Dataset records:
=== Begin Enclosure ===
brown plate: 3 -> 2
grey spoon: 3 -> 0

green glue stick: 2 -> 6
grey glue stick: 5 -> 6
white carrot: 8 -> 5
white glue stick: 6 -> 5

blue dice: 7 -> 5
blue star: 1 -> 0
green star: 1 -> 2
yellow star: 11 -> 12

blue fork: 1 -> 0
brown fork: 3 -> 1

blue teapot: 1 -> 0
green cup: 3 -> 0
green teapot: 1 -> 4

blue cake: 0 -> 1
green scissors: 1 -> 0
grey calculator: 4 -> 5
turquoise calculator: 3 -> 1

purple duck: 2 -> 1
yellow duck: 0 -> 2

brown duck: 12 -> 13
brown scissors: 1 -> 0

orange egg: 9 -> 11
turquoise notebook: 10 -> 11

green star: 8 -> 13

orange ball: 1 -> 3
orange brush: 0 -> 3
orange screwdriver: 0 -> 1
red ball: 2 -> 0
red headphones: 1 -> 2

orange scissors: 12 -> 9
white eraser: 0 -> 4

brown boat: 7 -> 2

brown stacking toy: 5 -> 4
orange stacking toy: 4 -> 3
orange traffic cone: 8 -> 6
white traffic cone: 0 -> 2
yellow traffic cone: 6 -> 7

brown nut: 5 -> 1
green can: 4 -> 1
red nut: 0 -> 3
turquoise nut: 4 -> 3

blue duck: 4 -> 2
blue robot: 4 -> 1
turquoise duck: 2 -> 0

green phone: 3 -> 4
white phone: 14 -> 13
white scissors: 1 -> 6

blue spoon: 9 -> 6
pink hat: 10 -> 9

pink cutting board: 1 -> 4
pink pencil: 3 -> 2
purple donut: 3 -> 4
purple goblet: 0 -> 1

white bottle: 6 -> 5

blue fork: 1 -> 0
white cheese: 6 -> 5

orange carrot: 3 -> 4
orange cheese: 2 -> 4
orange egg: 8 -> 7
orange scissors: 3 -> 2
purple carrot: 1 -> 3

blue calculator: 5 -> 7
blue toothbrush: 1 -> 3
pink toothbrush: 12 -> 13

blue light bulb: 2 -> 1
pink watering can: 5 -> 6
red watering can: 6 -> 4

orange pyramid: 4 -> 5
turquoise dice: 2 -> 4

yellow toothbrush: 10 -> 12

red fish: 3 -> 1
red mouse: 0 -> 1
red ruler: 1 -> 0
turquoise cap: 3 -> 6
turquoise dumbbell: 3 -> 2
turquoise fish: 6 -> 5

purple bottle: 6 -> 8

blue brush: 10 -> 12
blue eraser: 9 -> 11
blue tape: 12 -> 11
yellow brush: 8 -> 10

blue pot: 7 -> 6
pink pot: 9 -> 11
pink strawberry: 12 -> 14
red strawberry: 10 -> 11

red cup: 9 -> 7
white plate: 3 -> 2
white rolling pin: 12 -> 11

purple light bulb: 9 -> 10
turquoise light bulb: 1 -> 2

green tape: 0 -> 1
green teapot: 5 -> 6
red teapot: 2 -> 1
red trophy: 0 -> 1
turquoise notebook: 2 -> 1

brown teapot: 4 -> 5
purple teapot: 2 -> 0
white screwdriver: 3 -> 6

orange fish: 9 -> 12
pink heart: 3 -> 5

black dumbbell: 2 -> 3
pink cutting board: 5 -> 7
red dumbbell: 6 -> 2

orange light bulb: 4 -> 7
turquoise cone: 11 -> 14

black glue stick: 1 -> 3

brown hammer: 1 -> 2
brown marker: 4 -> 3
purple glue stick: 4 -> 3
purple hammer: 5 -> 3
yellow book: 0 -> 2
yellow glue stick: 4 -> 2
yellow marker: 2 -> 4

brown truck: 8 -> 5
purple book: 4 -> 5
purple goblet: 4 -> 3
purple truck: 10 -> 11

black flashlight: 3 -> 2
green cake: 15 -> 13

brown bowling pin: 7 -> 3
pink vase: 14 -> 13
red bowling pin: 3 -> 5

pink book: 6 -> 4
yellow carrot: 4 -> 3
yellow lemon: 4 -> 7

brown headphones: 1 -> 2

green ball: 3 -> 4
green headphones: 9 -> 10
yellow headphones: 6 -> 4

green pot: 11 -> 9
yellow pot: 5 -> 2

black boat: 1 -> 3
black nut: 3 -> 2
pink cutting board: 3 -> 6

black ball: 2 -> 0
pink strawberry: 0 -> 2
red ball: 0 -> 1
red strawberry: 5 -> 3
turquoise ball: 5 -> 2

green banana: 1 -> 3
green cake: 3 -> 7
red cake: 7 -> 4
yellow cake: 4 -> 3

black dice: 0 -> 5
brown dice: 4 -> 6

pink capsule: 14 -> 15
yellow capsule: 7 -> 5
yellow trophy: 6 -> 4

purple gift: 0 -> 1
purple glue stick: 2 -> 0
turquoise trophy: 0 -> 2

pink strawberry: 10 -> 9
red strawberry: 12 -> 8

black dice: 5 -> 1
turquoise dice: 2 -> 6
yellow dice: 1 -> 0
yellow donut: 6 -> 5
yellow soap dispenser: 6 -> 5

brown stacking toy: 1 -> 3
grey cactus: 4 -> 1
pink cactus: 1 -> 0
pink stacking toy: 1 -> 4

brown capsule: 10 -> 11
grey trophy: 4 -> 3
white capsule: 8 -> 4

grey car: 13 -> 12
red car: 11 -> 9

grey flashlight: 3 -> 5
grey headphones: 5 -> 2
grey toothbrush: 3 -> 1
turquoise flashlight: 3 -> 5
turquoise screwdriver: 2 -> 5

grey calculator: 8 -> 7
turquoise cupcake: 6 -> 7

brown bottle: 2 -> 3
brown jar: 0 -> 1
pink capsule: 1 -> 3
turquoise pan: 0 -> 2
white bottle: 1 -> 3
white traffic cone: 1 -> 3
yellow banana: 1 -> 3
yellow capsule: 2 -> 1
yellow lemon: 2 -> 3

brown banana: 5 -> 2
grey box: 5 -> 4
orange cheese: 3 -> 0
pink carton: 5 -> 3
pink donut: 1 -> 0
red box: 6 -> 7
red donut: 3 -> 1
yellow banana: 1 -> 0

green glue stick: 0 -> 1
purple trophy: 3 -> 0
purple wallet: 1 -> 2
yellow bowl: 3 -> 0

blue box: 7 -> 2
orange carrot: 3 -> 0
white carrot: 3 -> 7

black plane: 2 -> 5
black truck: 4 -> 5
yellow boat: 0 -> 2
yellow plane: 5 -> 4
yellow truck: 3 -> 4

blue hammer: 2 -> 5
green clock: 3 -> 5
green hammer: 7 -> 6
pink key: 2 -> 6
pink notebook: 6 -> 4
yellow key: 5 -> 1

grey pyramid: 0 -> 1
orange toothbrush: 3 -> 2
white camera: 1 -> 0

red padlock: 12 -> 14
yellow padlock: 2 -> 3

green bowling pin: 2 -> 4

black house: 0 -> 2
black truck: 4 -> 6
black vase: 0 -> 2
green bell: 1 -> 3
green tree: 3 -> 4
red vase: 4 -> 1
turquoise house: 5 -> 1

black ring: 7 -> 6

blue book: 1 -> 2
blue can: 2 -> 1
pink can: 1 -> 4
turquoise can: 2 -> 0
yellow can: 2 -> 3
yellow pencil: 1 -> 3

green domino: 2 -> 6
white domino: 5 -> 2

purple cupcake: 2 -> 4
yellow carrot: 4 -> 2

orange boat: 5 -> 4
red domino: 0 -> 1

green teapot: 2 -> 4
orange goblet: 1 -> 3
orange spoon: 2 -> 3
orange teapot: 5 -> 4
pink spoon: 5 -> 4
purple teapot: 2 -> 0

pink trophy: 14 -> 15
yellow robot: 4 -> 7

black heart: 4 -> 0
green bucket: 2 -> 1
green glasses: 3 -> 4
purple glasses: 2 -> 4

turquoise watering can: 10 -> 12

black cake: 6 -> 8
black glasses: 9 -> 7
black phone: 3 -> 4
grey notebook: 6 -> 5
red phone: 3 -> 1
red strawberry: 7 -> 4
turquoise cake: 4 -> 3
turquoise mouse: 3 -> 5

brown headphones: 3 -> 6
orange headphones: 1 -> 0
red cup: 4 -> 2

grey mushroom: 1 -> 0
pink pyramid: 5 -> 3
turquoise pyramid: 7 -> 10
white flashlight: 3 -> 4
=== End Enclosure ===
Directions for this task: Filter the entries down to the lines with the word "traffic" in them.

Reply:
orange traffic cone: 8 -> 6
white traffic cone: 0 -> 2
yellow traffic cone: 6 -> 7
white traffic cone: 1 -> 3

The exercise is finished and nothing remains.